▶ [TASK MATERIAL]:
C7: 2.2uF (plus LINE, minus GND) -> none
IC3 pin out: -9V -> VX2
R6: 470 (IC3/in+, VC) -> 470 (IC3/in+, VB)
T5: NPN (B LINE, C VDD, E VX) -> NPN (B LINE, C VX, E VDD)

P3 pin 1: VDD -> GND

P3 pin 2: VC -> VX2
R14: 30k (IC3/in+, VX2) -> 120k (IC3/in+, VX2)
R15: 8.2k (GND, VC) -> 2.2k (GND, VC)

* * *

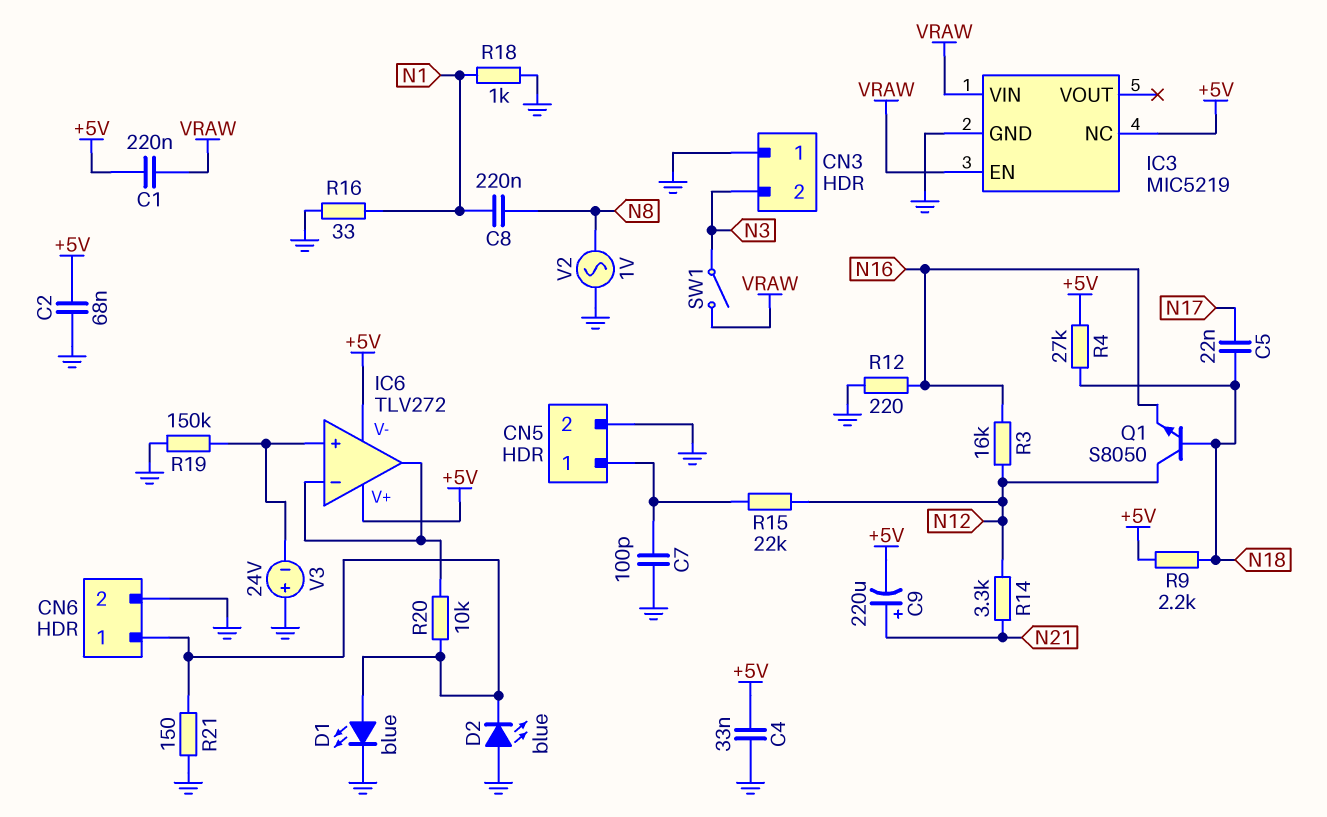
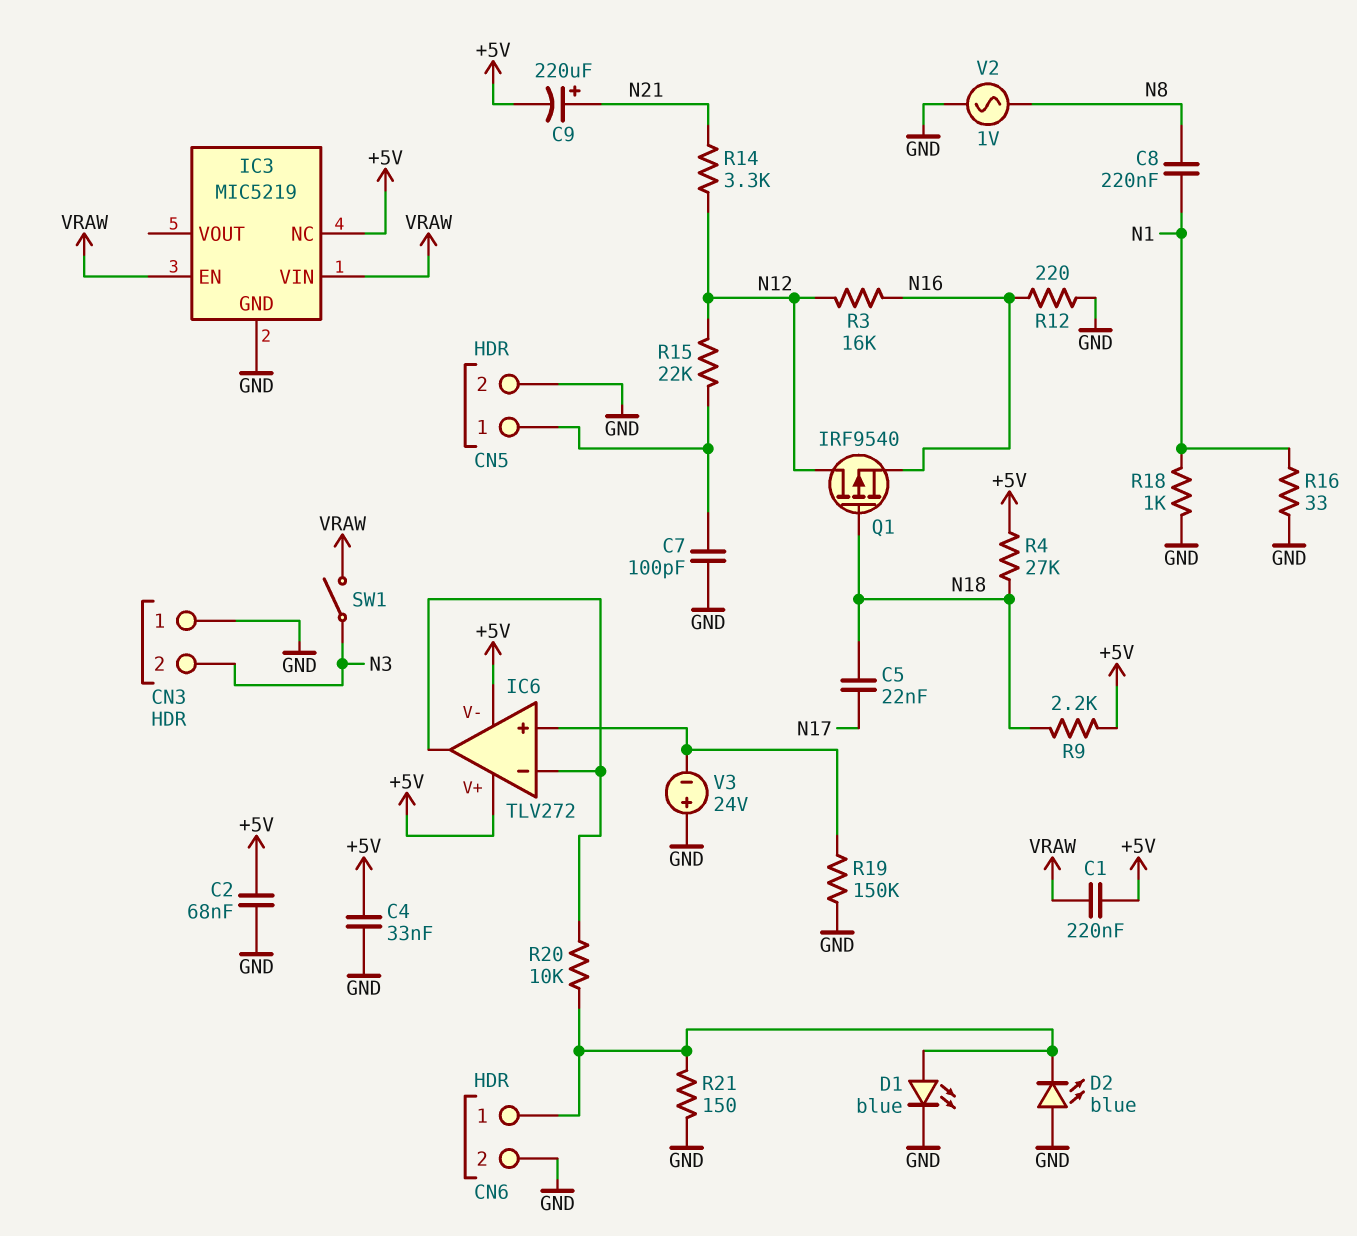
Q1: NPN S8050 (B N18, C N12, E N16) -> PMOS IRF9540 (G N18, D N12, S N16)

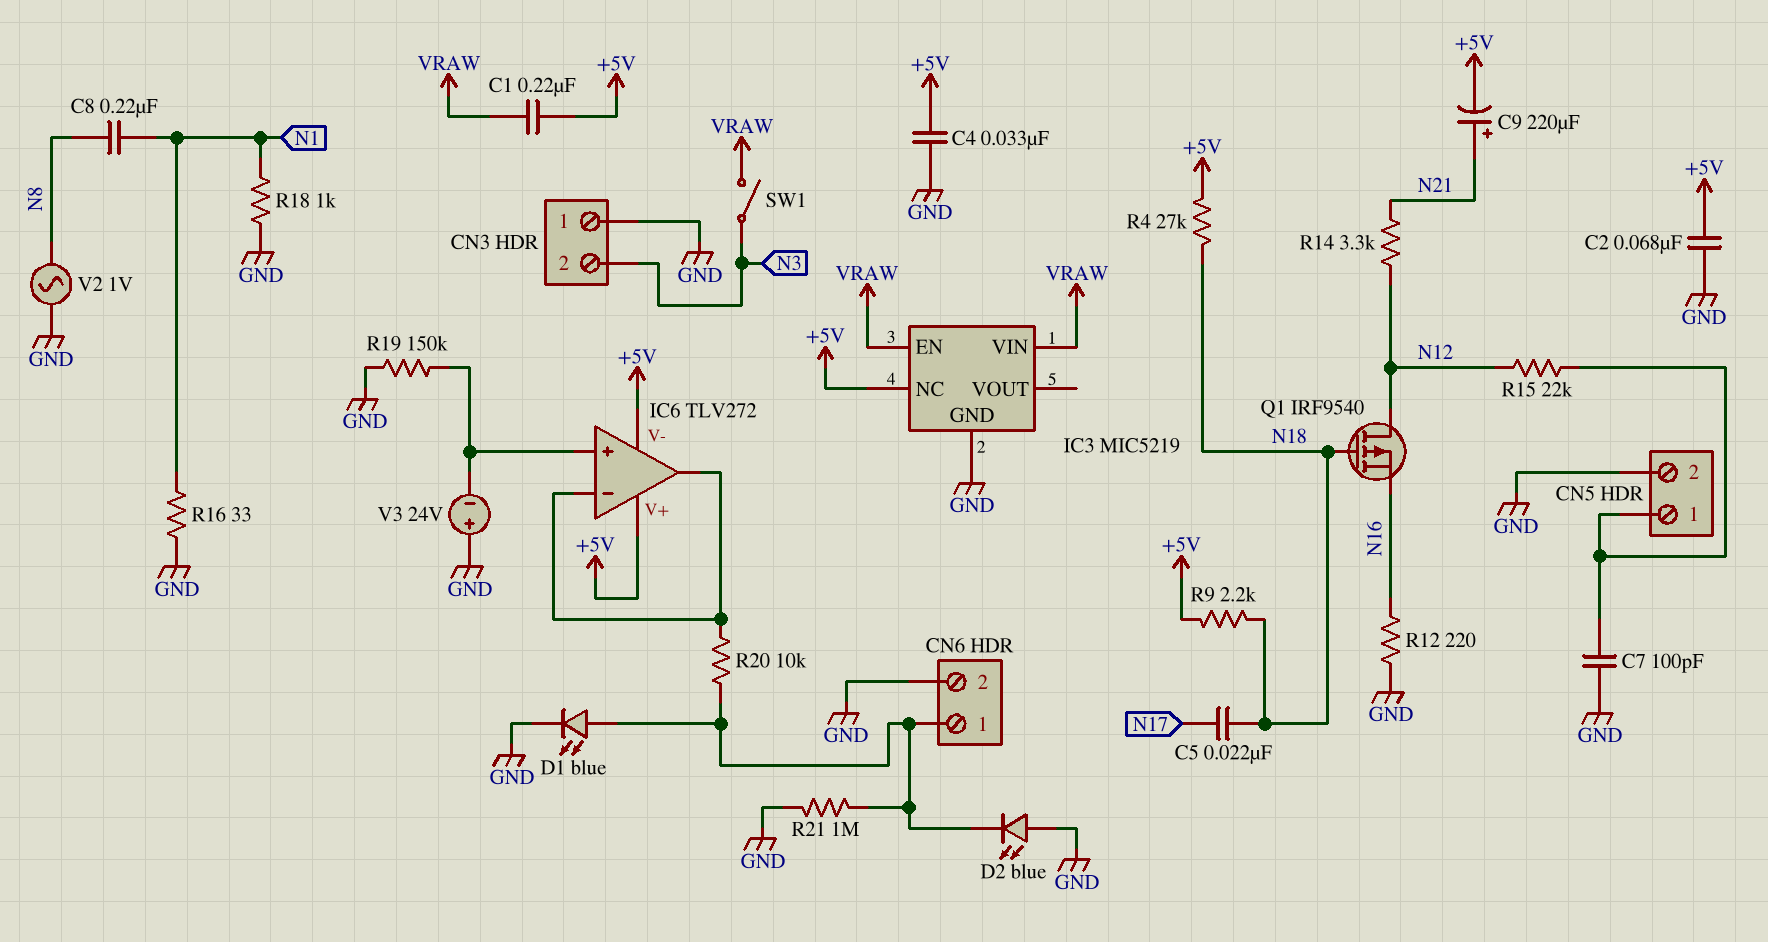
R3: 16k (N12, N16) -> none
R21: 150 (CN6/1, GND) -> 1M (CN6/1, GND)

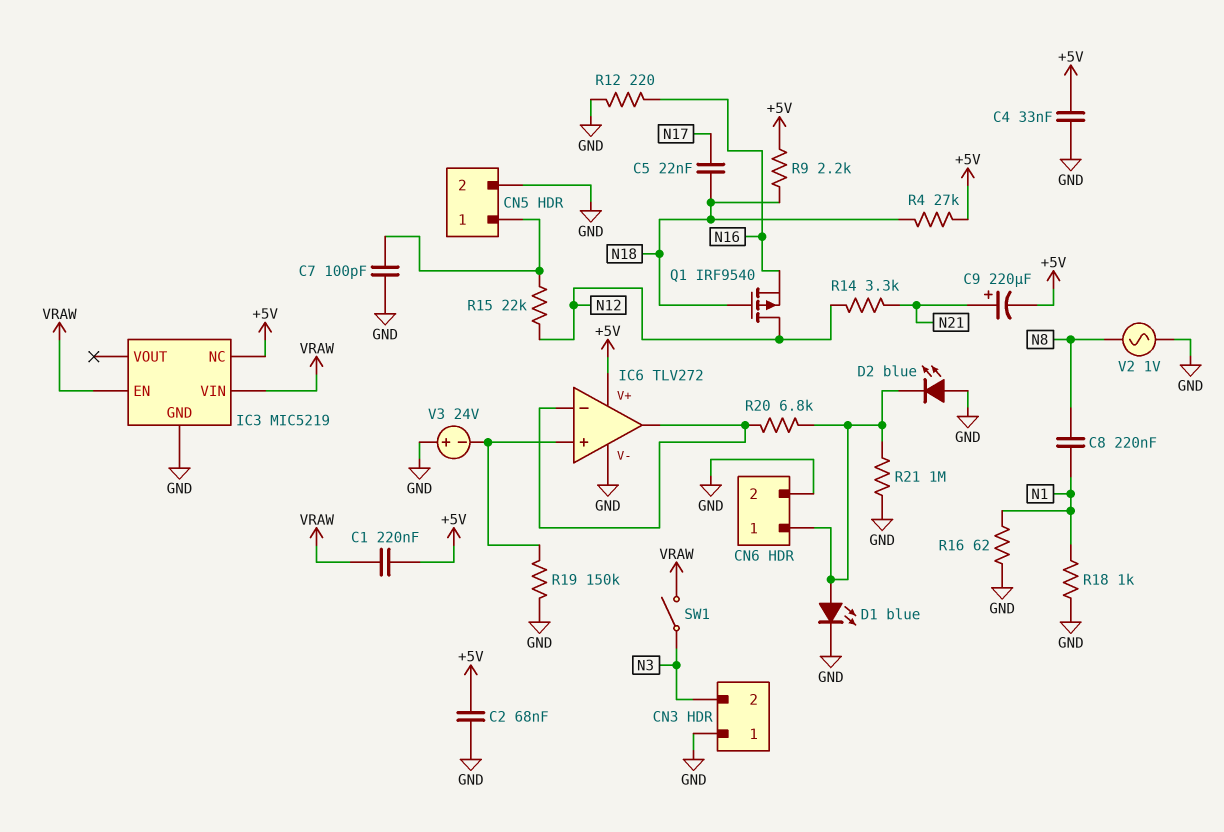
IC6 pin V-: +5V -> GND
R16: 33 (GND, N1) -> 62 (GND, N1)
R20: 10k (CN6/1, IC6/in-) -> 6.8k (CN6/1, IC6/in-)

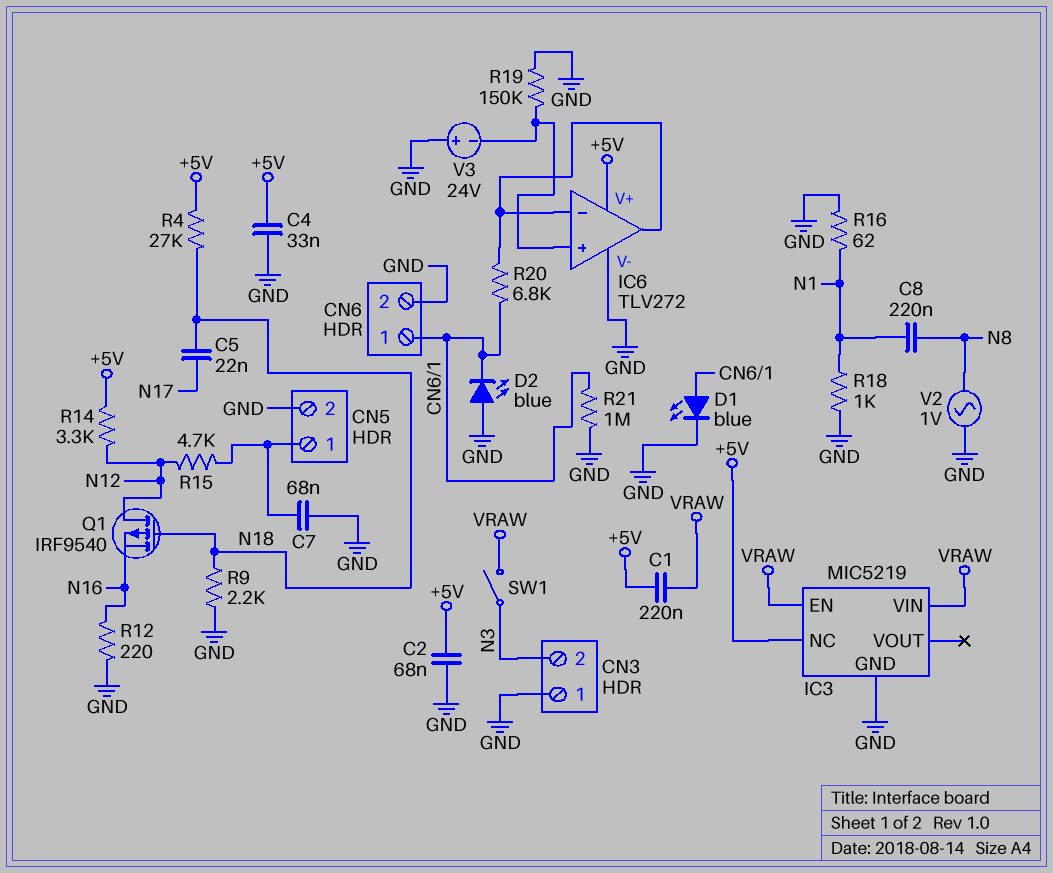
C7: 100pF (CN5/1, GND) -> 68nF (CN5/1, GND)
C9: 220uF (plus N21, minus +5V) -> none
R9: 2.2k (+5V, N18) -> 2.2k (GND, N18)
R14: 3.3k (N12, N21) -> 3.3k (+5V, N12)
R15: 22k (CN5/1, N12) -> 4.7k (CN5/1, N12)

▶ [THE TASK]: Retype the portion of the data above that starts on the line with "C9: 220uF (plus N21, minus +5V) -> none" and finishes on the line with "R15: 22k (CN5/1, N12) -> 4.7k (CN5/1, N12)", including both of those lines.

▶ [RESULT OF THIS TASK]:
C9: 220uF (plus N21, minus +5V) -> none
R9: 2.2k (+5V, N18) -> 2.2k (GND, N18)
R14: 3.3k (N12, N21) -> 3.3k (+5V, N12)
R15: 22k (CN5/1, N12) -> 4.7k (CN5/1, N12)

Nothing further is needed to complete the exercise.